#### Activity:
Retype exactly what runs from the first line of the data to the line with "green L-shape at (286, 54): moved 11 px down", keeping both of those lines and skipping pictures.
-------- The data --------
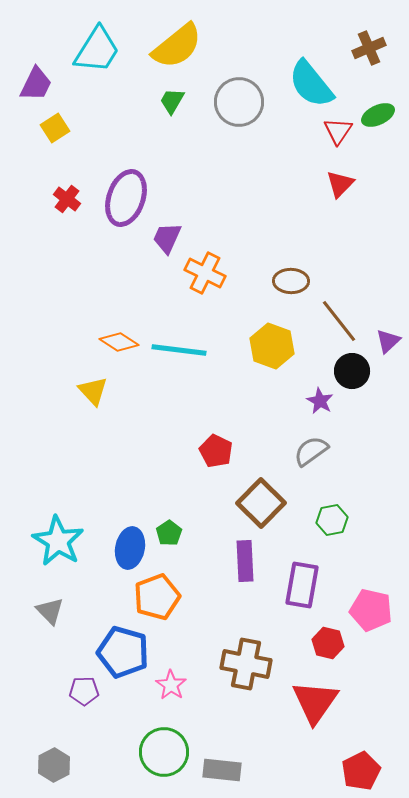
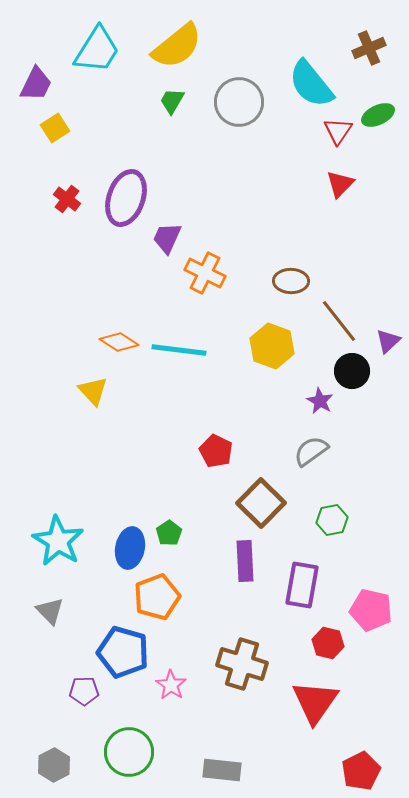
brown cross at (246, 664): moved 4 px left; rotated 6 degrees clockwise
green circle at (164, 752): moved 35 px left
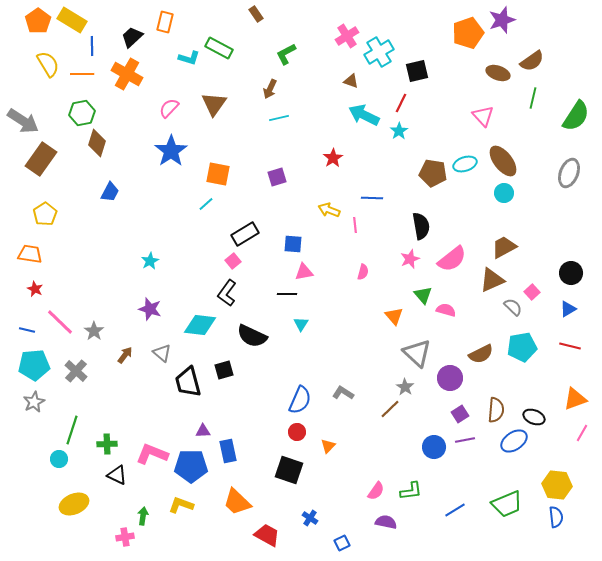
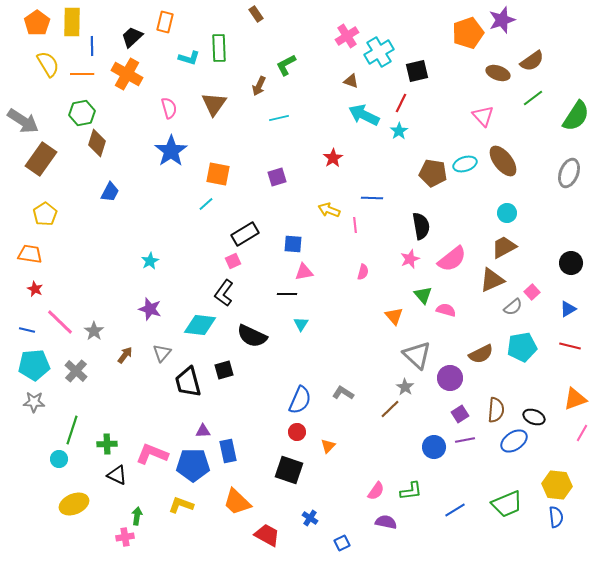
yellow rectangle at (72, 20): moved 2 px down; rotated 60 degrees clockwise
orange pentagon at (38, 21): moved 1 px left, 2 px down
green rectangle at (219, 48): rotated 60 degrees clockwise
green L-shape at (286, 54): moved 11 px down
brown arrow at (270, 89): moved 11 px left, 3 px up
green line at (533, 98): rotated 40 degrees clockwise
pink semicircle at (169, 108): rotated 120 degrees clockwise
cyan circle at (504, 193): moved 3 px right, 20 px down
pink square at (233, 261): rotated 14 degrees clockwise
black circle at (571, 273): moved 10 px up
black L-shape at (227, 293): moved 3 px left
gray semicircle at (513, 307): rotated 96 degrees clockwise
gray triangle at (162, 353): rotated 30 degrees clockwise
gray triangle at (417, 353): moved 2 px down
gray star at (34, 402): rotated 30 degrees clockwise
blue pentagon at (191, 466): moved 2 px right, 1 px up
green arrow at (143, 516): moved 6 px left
--------
#### Task response:
brown cross at (246, 664): moved 4 px left; rotated 6 degrees clockwise
green circle at (164, 752): moved 35 px left
yellow rectangle at (72, 20): moved 2 px down; rotated 60 degrees clockwise
orange pentagon at (38, 21): moved 1 px left, 2 px down
green rectangle at (219, 48): rotated 60 degrees clockwise
green L-shape at (286, 54): moved 11 px down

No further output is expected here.